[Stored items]
=======
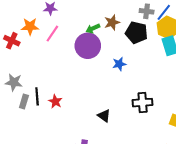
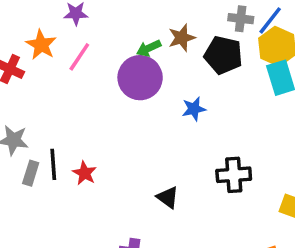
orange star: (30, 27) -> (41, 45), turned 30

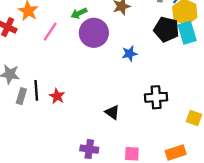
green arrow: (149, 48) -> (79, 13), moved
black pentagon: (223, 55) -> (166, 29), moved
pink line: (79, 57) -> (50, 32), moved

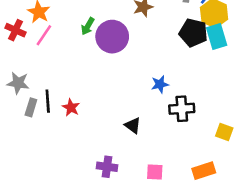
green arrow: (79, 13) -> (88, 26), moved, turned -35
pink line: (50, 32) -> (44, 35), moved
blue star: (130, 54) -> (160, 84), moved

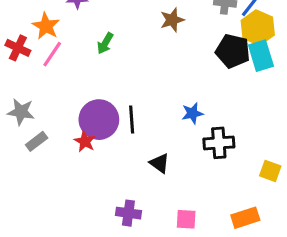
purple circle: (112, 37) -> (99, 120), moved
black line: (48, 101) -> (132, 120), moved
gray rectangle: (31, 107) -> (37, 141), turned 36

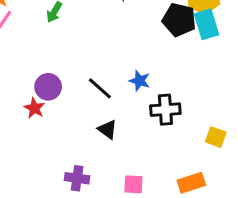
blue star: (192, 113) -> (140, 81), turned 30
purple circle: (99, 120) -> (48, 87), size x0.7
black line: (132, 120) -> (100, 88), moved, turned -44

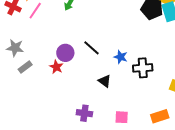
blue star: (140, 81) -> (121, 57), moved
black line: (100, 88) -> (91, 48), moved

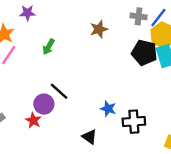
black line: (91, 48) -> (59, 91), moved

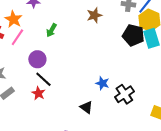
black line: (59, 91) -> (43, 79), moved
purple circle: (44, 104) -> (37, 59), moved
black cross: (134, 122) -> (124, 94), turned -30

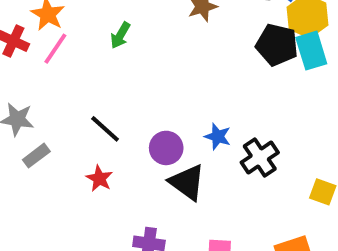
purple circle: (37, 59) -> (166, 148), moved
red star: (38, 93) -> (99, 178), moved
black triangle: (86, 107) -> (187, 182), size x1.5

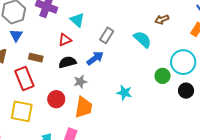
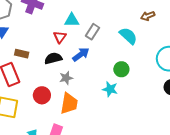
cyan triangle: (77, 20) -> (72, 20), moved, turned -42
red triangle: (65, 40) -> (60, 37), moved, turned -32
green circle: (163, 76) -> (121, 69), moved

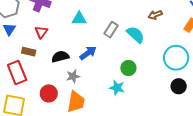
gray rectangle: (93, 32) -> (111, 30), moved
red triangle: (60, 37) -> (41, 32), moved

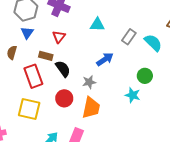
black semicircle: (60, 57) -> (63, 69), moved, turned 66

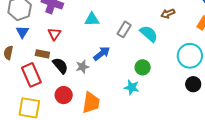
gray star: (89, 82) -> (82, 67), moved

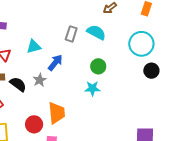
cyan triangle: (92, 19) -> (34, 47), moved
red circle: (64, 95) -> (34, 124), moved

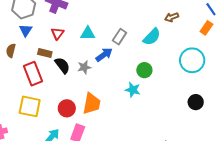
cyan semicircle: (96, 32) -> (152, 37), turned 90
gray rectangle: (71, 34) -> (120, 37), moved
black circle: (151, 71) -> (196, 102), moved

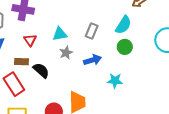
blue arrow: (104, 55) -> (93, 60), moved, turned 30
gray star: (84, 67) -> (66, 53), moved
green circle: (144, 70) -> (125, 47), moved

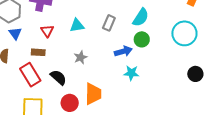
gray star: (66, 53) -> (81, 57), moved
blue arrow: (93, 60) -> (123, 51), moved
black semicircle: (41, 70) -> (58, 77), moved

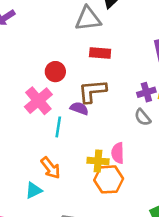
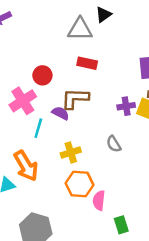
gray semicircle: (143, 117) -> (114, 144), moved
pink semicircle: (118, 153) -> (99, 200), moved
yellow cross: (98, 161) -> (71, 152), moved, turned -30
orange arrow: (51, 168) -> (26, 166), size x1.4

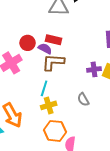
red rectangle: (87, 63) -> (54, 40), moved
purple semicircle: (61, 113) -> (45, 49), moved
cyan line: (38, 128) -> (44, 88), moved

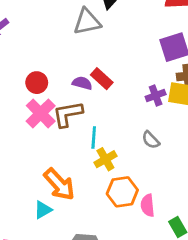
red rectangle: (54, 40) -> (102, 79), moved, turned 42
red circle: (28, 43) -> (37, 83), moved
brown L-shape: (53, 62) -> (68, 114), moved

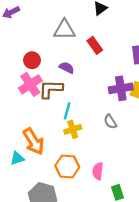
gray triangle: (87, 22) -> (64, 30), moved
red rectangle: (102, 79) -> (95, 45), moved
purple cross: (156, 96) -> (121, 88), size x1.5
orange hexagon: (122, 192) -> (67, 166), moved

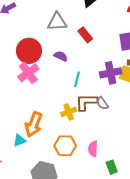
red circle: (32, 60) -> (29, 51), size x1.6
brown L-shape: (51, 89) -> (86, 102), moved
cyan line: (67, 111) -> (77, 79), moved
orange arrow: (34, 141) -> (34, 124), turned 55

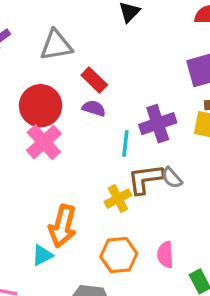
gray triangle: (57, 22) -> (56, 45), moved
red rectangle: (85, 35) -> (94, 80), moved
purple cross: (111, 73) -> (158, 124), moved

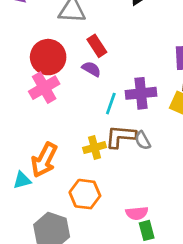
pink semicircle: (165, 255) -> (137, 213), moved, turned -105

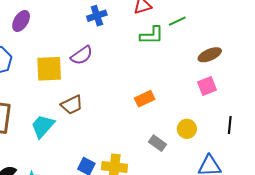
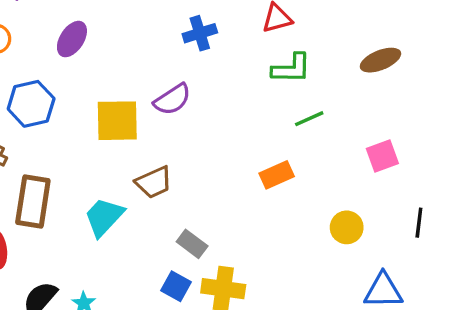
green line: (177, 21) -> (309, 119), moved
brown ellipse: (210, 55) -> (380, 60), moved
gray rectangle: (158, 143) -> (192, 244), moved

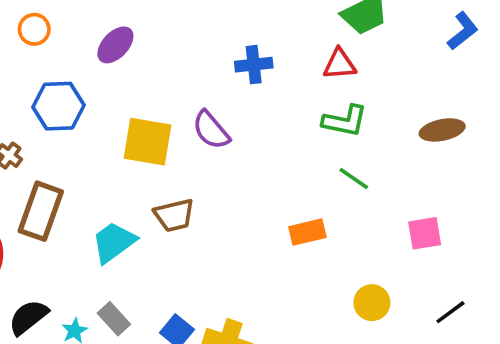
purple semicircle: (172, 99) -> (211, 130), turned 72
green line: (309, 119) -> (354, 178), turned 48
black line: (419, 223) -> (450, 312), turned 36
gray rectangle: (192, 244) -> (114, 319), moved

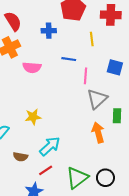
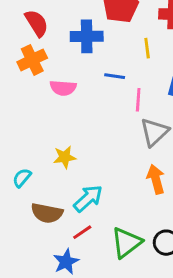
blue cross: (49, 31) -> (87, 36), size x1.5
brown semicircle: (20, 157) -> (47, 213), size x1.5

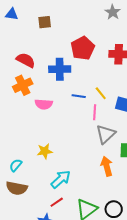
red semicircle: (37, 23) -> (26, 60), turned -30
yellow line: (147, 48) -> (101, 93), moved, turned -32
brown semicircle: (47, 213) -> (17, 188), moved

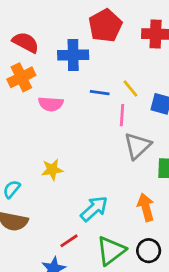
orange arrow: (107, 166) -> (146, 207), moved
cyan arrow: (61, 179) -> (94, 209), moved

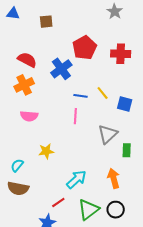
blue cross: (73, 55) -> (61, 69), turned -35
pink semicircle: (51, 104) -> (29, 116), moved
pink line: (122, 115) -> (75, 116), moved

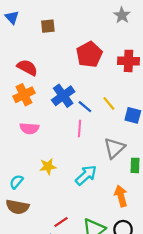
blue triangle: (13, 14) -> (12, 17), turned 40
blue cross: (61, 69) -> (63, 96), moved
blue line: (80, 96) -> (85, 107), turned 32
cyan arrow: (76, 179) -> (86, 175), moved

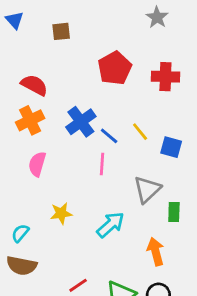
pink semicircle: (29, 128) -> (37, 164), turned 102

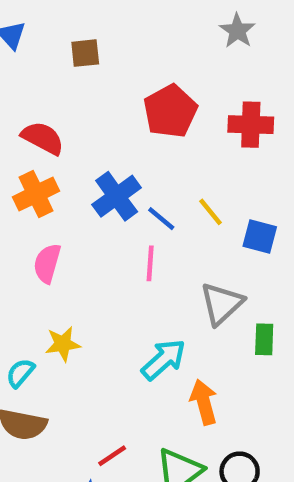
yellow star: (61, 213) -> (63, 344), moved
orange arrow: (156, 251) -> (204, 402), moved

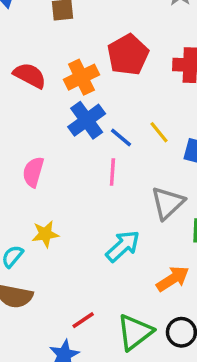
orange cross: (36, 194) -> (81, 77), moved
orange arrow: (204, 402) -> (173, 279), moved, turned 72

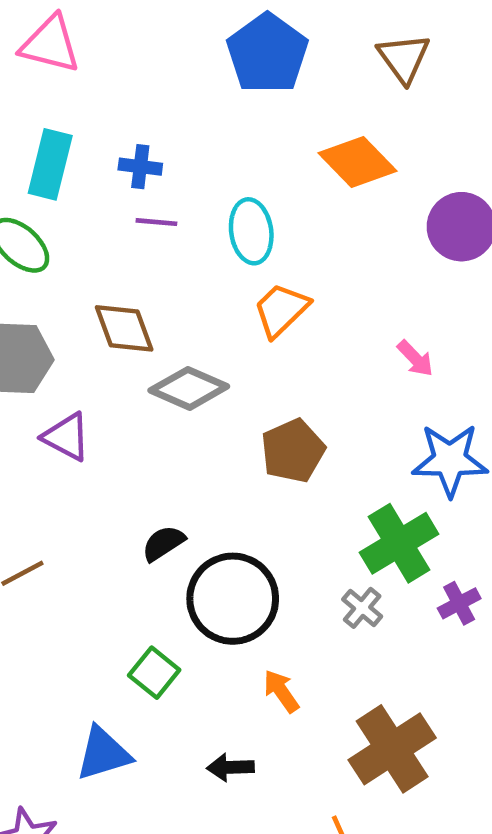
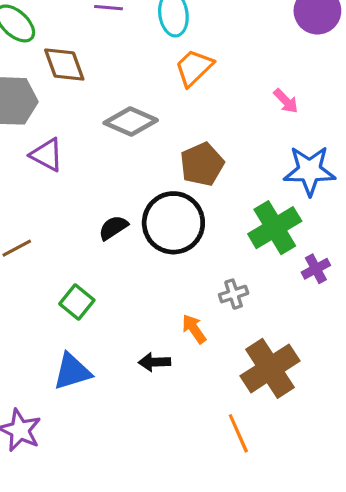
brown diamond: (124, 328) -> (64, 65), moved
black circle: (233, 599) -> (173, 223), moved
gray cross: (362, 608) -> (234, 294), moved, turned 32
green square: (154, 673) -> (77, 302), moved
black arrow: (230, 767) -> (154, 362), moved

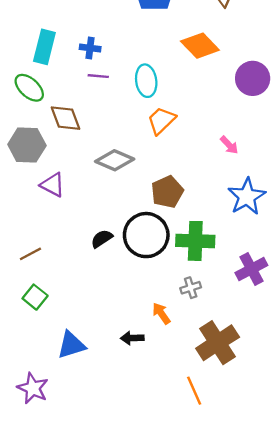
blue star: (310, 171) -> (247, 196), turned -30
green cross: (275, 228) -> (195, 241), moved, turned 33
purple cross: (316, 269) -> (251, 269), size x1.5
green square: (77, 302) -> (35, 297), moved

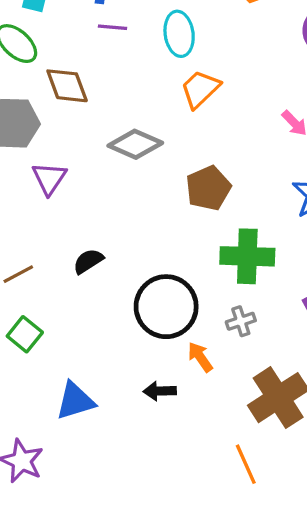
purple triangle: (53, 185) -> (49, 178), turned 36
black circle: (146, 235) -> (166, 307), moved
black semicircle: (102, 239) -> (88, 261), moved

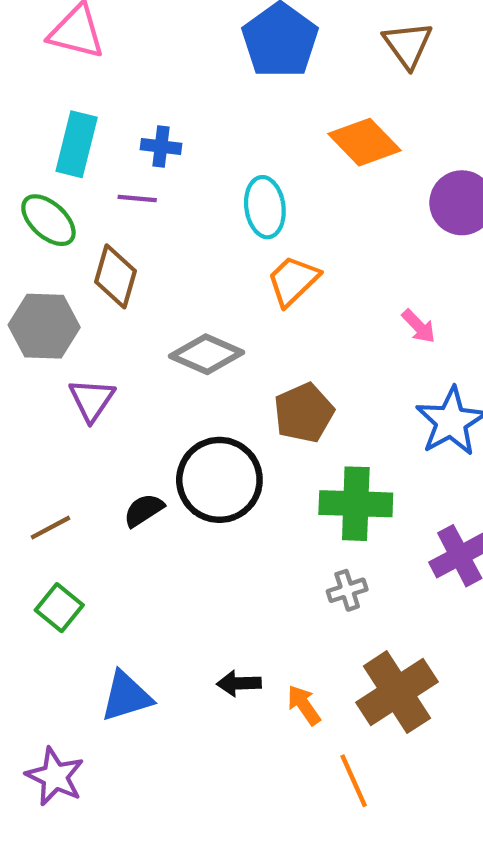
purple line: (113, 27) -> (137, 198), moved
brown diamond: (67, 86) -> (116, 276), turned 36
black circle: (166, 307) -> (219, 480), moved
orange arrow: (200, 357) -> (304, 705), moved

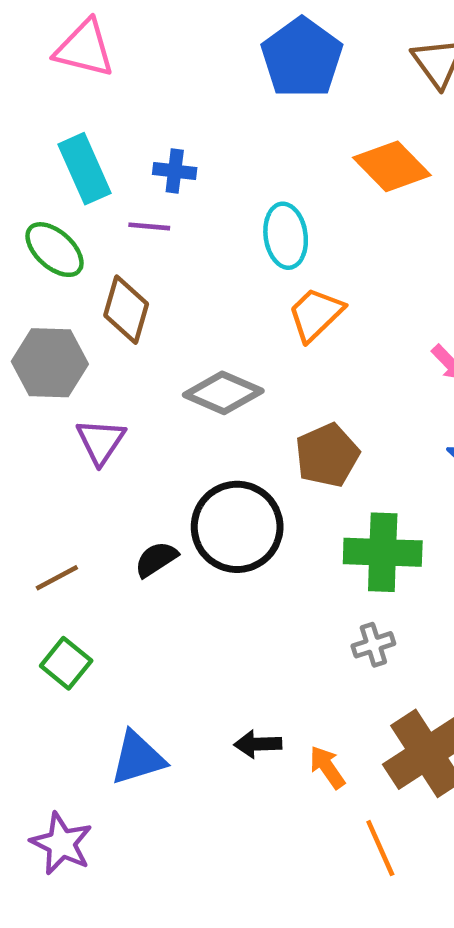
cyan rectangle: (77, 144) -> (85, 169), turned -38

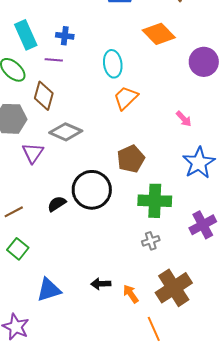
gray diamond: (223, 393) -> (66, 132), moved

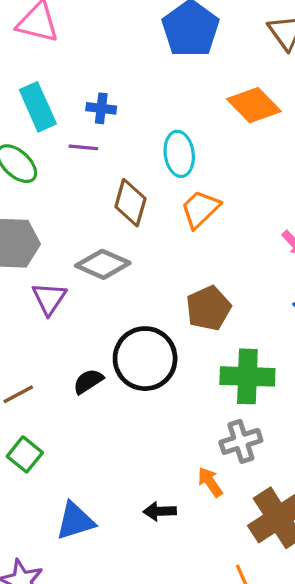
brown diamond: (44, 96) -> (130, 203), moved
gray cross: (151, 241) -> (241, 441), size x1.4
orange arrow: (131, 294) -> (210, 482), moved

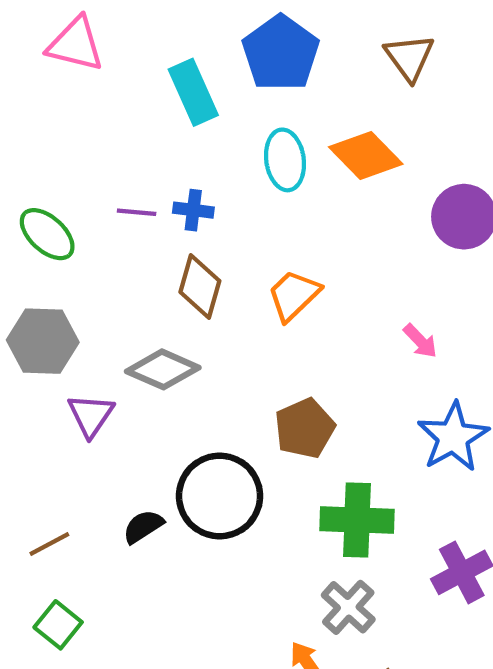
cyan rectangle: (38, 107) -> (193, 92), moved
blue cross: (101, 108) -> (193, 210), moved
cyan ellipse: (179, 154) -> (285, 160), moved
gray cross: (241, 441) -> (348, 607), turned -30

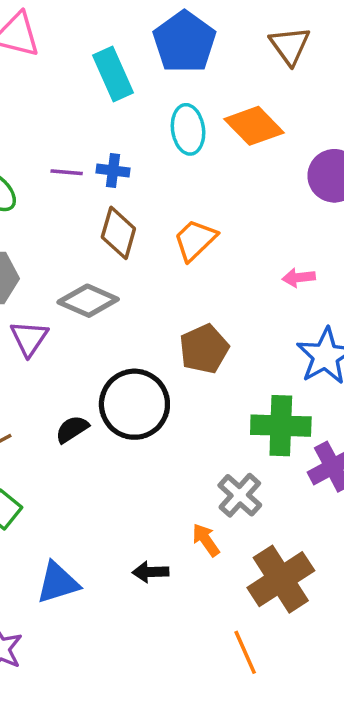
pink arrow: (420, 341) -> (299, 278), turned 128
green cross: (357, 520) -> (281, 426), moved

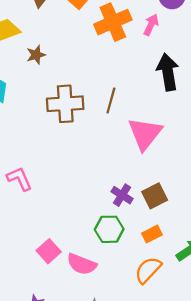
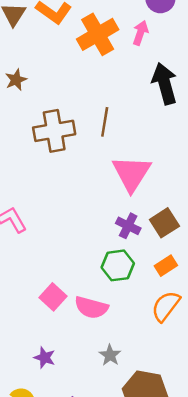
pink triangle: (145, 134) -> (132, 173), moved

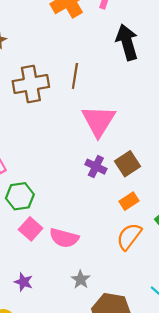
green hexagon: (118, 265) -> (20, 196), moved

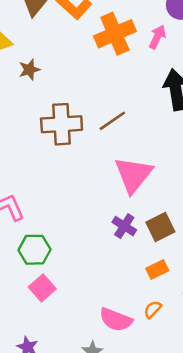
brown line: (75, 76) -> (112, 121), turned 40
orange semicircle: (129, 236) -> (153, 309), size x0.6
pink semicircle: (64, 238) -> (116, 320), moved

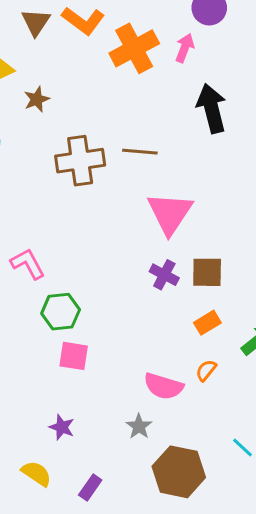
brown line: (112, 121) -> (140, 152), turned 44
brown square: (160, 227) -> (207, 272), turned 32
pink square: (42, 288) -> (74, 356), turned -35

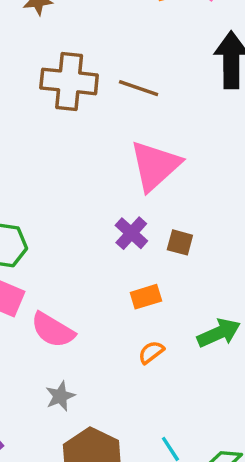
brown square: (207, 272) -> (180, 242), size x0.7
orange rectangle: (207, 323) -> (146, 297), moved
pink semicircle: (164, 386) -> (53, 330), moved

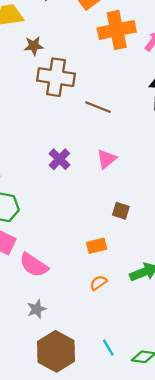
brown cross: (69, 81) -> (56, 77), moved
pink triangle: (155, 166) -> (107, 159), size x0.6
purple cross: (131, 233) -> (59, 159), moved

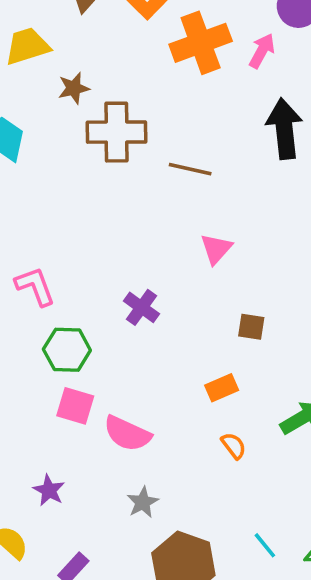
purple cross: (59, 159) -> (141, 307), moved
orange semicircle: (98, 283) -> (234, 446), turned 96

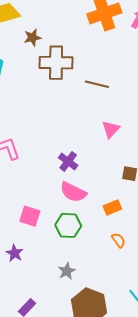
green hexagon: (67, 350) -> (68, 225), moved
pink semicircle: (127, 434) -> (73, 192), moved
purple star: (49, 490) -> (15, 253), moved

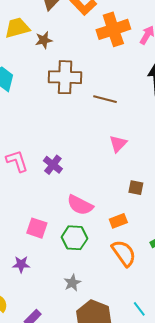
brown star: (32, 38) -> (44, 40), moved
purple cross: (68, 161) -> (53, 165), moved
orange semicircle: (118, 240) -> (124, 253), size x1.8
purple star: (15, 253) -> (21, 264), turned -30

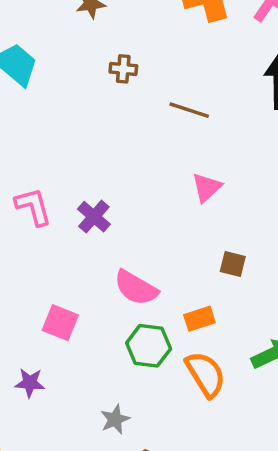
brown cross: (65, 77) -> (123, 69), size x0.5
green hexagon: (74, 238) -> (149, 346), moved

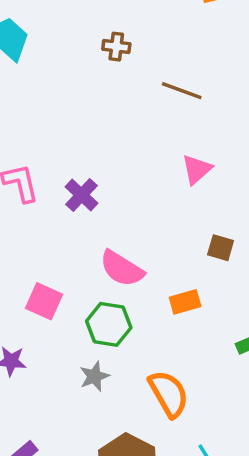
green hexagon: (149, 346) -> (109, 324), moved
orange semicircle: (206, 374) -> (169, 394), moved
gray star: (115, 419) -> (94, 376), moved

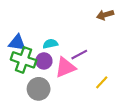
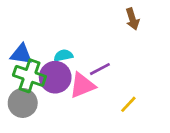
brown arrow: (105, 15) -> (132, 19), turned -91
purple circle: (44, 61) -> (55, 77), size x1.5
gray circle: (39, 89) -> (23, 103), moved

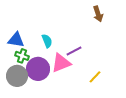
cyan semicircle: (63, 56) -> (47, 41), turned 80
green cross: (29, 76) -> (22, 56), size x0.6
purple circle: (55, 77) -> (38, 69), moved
=======
Above are some records. Reproduce the lines from the one with "orange hexagon: (122, 192)" down to the one with "purple line: (113, 27) -> (137, 198), moved", keeping both, and leave every picture out.

• _Final answer_
orange hexagon: (122, 192) -> (67, 166), moved

red circle: (32, 60) -> (29, 51), size x1.6
brown L-shape: (51, 89) -> (86, 102), moved
cyan line: (67, 111) -> (77, 79), moved
orange arrow: (34, 141) -> (34, 124), turned 55

gray triangle: (57, 22) -> (56, 45), moved
red rectangle: (85, 35) -> (94, 80), moved
purple cross: (111, 73) -> (158, 124), moved

pink semicircle: (165, 255) -> (137, 213), moved, turned -105

green line: (177, 21) -> (309, 119), moved
brown ellipse: (210, 55) -> (380, 60), moved
gray rectangle: (158, 143) -> (192, 244), moved

purple semicircle: (172, 99) -> (211, 130), turned 72
green line: (309, 119) -> (354, 178), turned 48
black line: (419, 223) -> (450, 312), turned 36
gray rectangle: (192, 244) -> (114, 319), moved

blue cross: (49, 31) -> (87, 36), size x1.5
brown semicircle: (20, 157) -> (47, 213), size x1.5

red semicircle: (37, 23) -> (26, 60), turned -30
yellow line: (147, 48) -> (101, 93), moved, turned -32
brown semicircle: (47, 213) -> (17, 188), moved

orange arrow: (107, 166) -> (146, 207), moved
cyan arrow: (61, 179) -> (94, 209), moved

blue cross: (73, 55) -> (61, 69), turned -35
pink semicircle: (51, 104) -> (29, 116), moved
pink line: (122, 115) -> (75, 116), moved

blue triangle: (13, 14) -> (12, 17), turned 40
blue cross: (61, 69) -> (63, 96), moved
blue line: (80, 96) -> (85, 107), turned 32
cyan arrow: (76, 179) -> (86, 175), moved

pink semicircle: (29, 128) -> (37, 164), turned 102

yellow star: (61, 213) -> (63, 344), moved
orange arrow: (156, 251) -> (204, 402), moved

orange cross: (36, 194) -> (81, 77), moved
orange arrow: (204, 402) -> (173, 279), moved, turned 72

brown diamond: (124, 328) -> (64, 65), moved
black circle: (233, 599) -> (173, 223), moved
gray cross: (362, 608) -> (234, 294), moved, turned 32
green square: (154, 673) -> (77, 302), moved
black arrow: (230, 767) -> (154, 362), moved

blue star: (310, 171) -> (247, 196), turned -30
green cross: (275, 228) -> (195, 241), moved, turned 33
purple cross: (316, 269) -> (251, 269), size x1.5
green square: (77, 302) -> (35, 297), moved

purple triangle: (53, 185) -> (49, 178), turned 36
black circle: (146, 235) -> (166, 307), moved
black semicircle: (102, 239) -> (88, 261), moved

purple line: (113, 27) -> (137, 198), moved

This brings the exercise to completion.